→ **Exercise data**:
━━━━━━

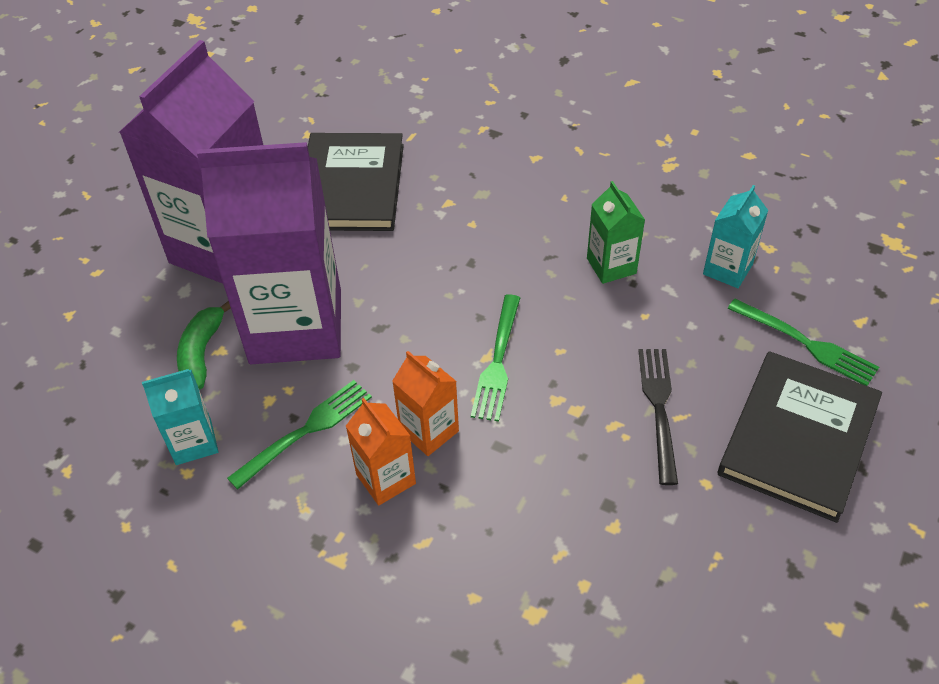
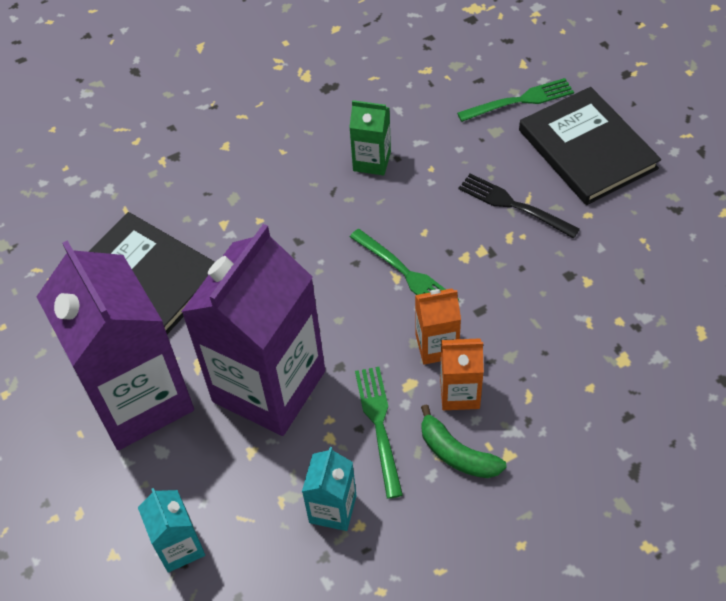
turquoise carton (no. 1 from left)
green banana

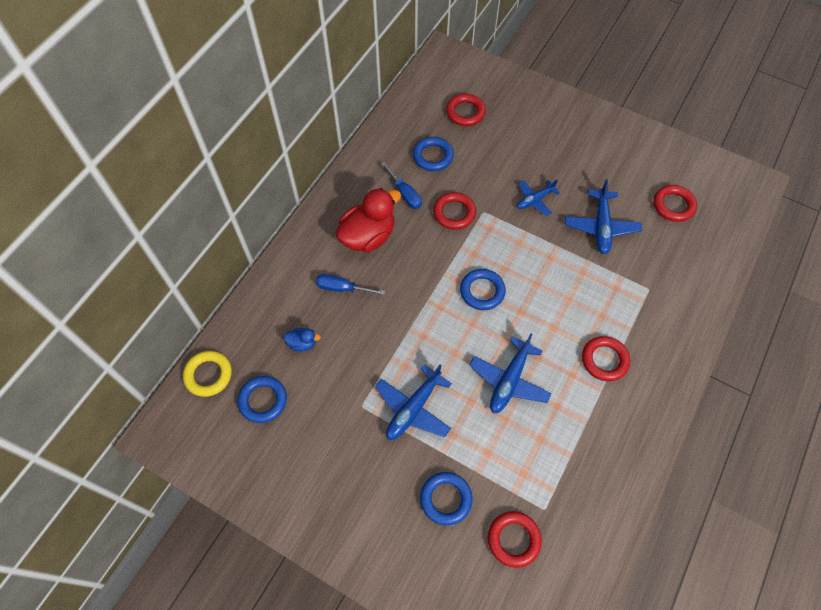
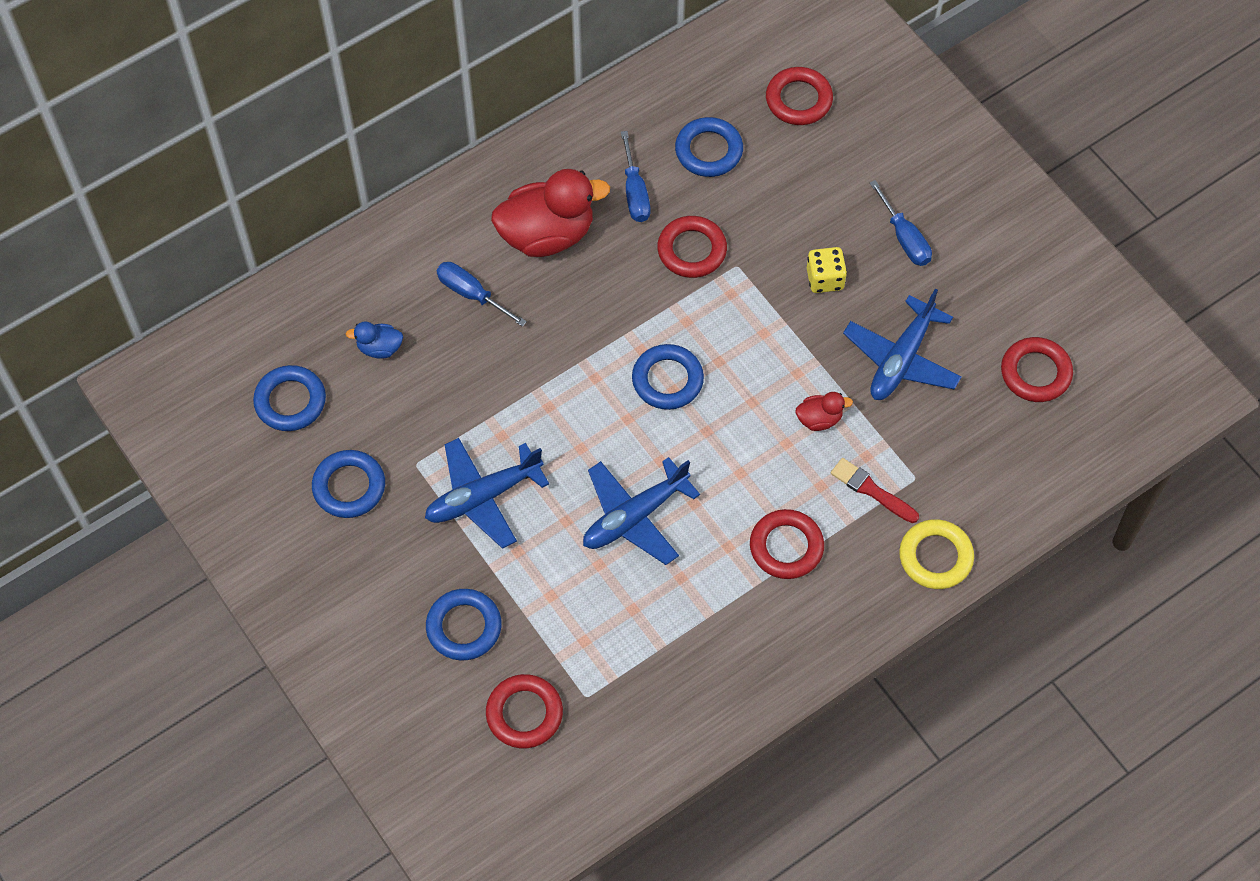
yellow dice
blue duck
yellow ring
blue screwdriver (no. 3 from left)
red duck (no. 2 from left)
blue ring (no. 2 from left)
red brush

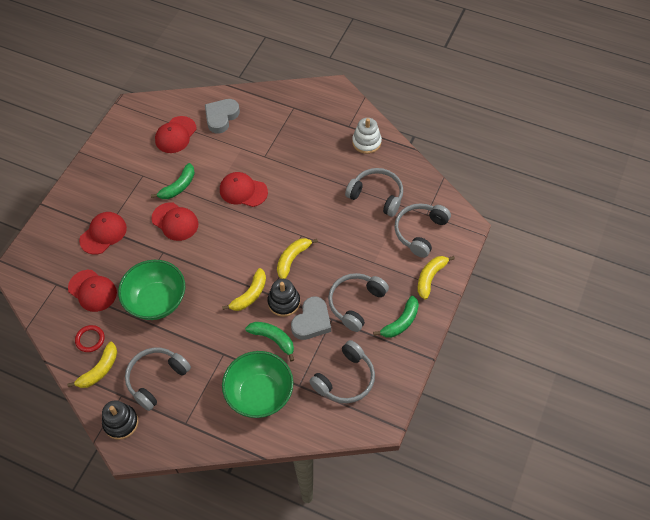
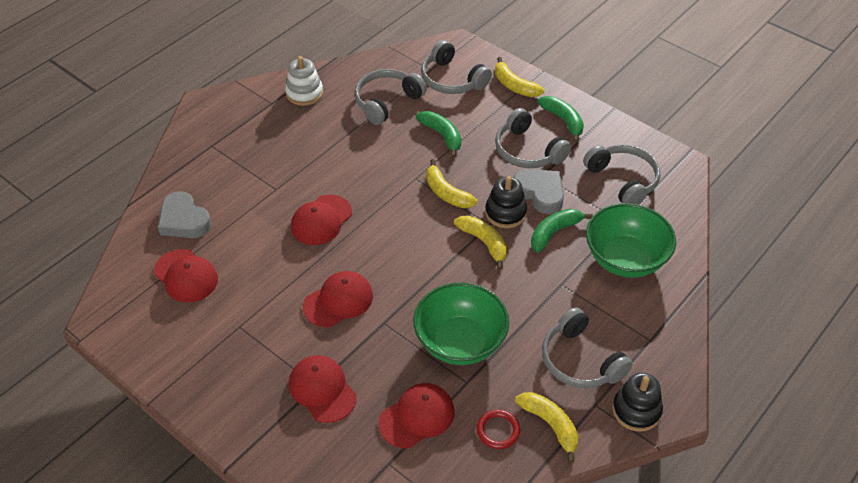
green banana (no. 1 from left)

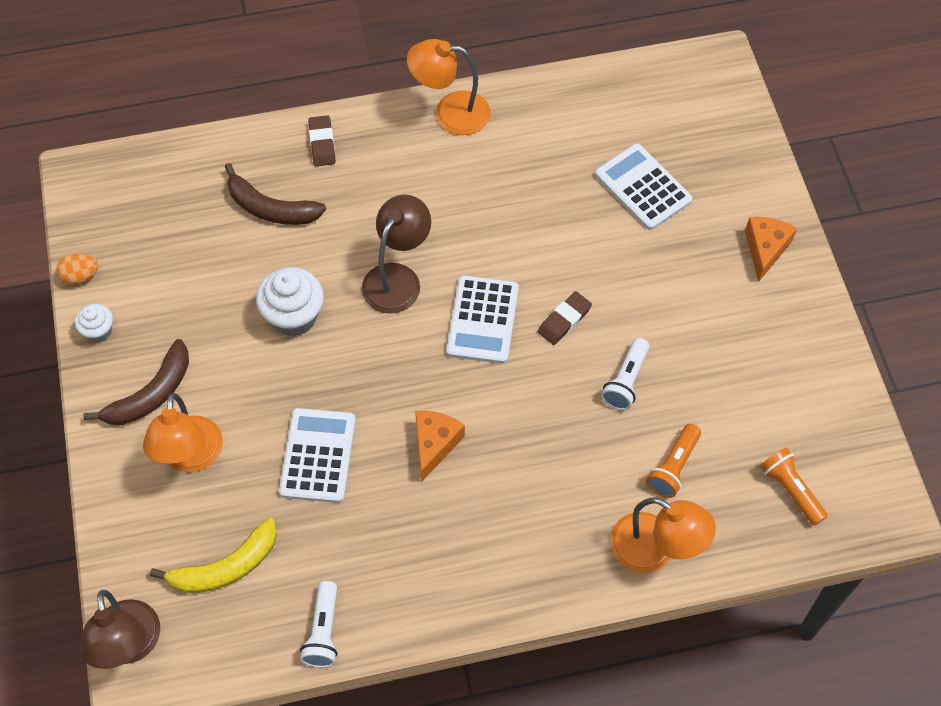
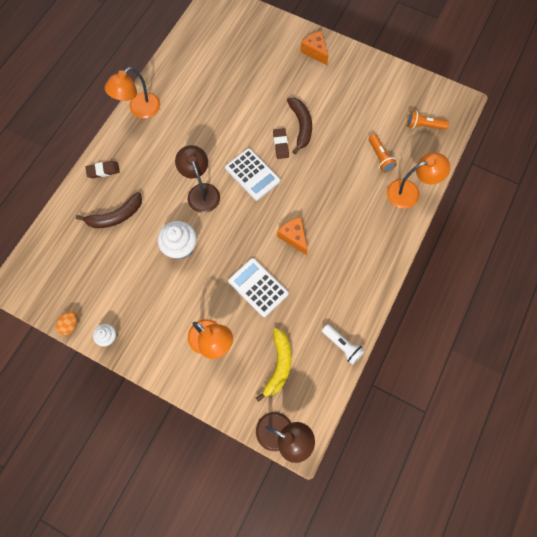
brown eraser (no. 1 from left)
white calculator (no. 3 from left in the first image)
white flashlight (no. 2 from left in the first image)
brown banana (no. 2 from left)

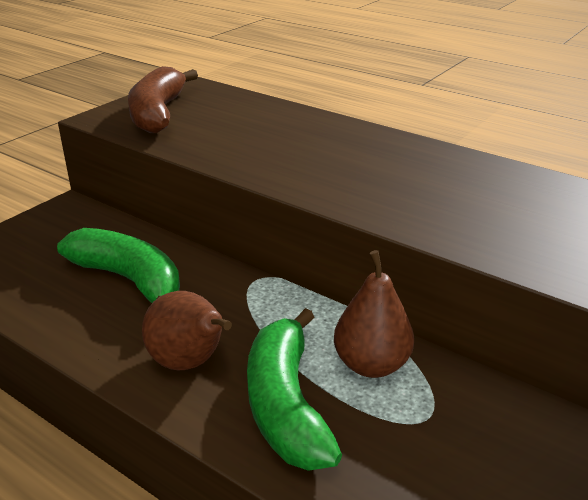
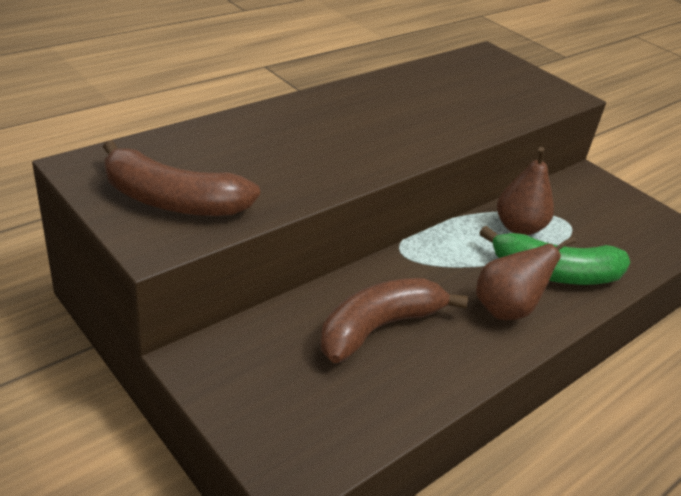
brown banana (no. 2 from left)

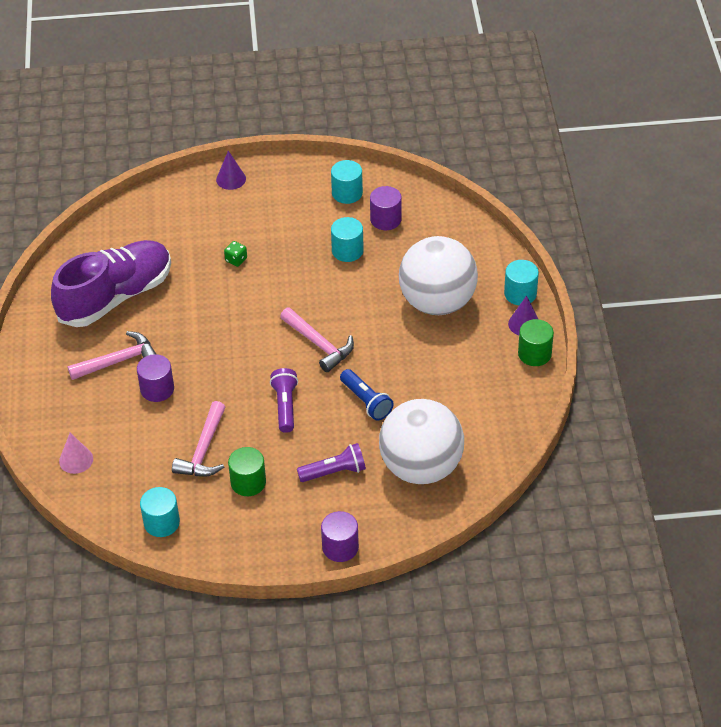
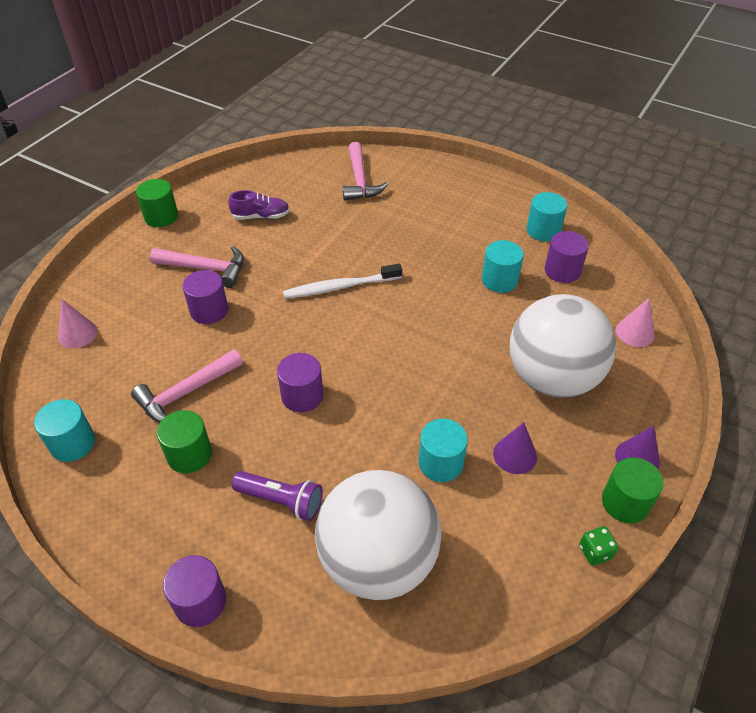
purple cone (no. 1 from left)
purple shoe
green dice
turquoise cylinder (no. 2 from left)
pink hammer (no. 3 from left)
purple cylinder (no. 3 from left)
blue flashlight
green cylinder (no. 1 from left)
white toothbrush
pink cone (no. 2 from left)

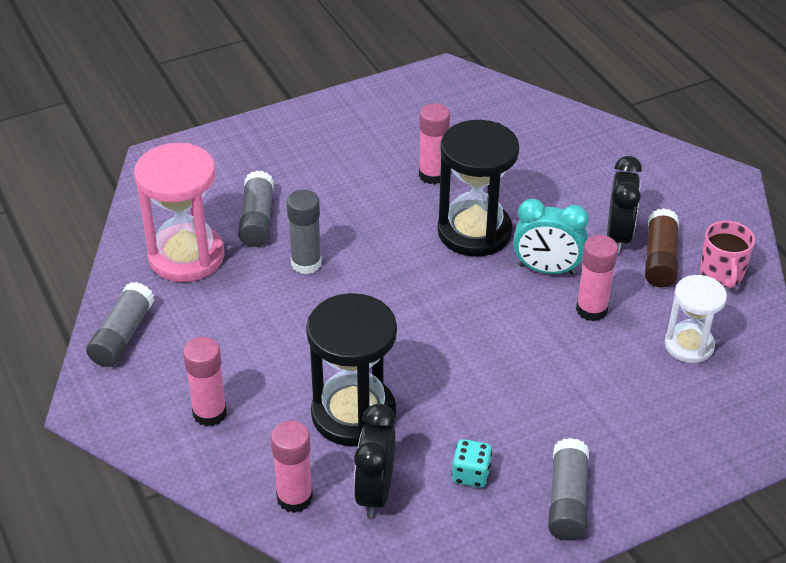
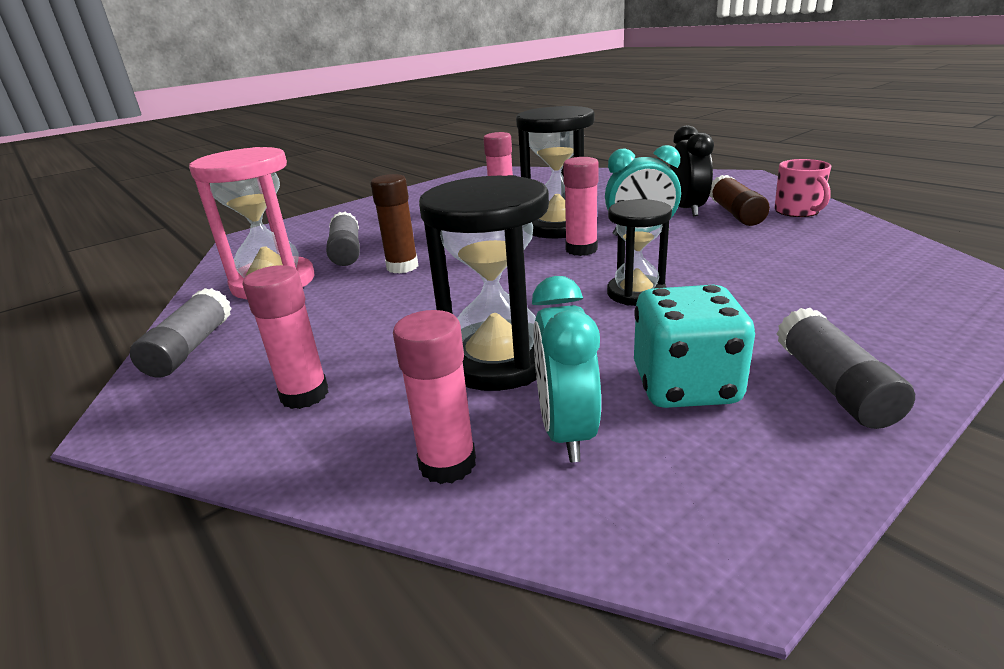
brown glue stick (no. 1 from left)
pink glue stick (no. 4 from left)
white hourglass
turquoise clock (no. 1 from left)
turquoise dice
black hourglass (no. 3 from left)

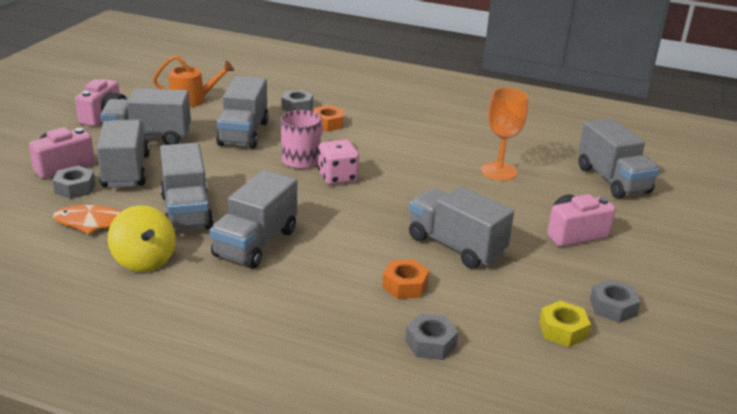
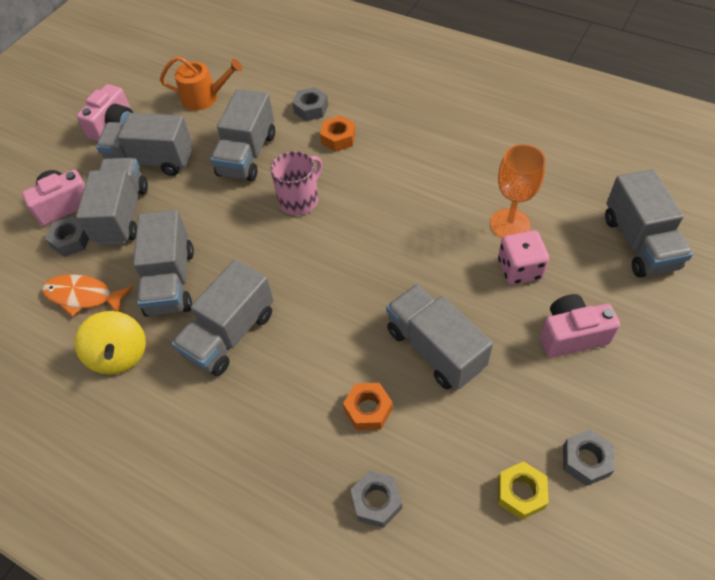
pink dice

━━━━━━

→ **Task objective**: Every line from the one containing "blue ring (no. 2 from left)" to the final line of the records should be duplicated exactly; no picture is to be copied.

→ **Exercise answer**:
blue ring (no. 2 from left)
red brush

green banana (no. 1 from left)

brown eraser (no. 1 from left)
white calculator (no. 3 from left in the first image)
white flashlight (no. 2 from left in the first image)
brown banana (no. 2 from left)

brown banana (no. 2 from left)

purple cone (no. 1 from left)
purple shoe
green dice
turquoise cylinder (no. 2 from left)
pink hammer (no. 3 from left)
purple cylinder (no. 3 from left)
blue flashlight
green cylinder (no. 1 from left)
white toothbrush
pink cone (no. 2 from left)

brown glue stick (no. 1 from left)
pink glue stick (no. 4 from left)
white hourglass
turquoise clock (no. 1 from left)
turquoise dice
black hourglass (no. 3 from left)

pink dice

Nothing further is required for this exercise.